■ **What to do**
Your answer must be the full listing, word for word, with no images in it.
________
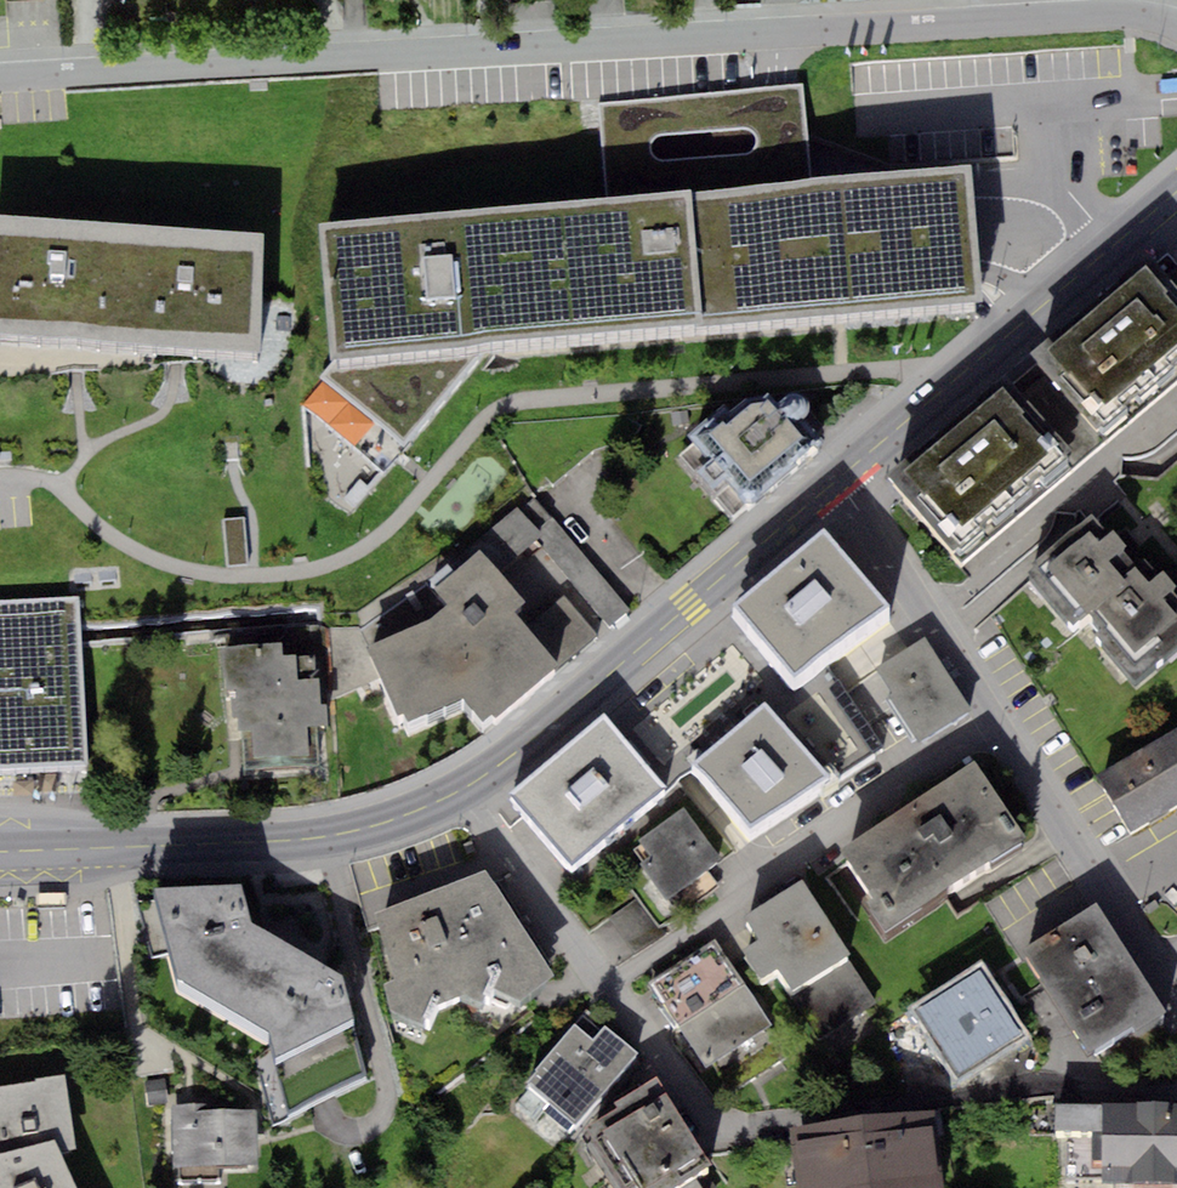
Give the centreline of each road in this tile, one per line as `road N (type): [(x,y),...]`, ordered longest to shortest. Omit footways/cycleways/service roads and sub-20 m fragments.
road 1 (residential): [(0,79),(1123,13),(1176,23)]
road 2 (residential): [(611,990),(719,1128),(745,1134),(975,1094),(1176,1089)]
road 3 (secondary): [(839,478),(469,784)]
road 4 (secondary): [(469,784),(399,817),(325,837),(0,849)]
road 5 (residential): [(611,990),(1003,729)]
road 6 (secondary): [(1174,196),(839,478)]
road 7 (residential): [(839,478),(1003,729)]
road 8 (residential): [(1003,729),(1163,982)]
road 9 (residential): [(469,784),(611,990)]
________
■ **Final answer**
Give the centreline of each road in this tile, one per line as `road N (type): [(x,y),...]`, ordered longest to shortest. Omit footways/cycleways/service roads and sub-20 m fragments.
road 1 (residential): [(0,79),(1123,13),(1176,23)]
road 2 (residential): [(611,990),(719,1128),(745,1134),(975,1094),(1176,1089)]
road 3 (secondary): [(839,478),(469,784)]
road 4 (secondary): [(469,784),(399,817),(325,837),(0,849)]
road 5 (residential): [(611,990),(1003,729)]
road 6 (secondary): [(1174,196),(839,478)]
road 7 (residential): [(839,478),(1003,729)]
road 8 (residential): [(1003,729),(1163,982)]
road 9 (residential): [(469,784),(611,990)]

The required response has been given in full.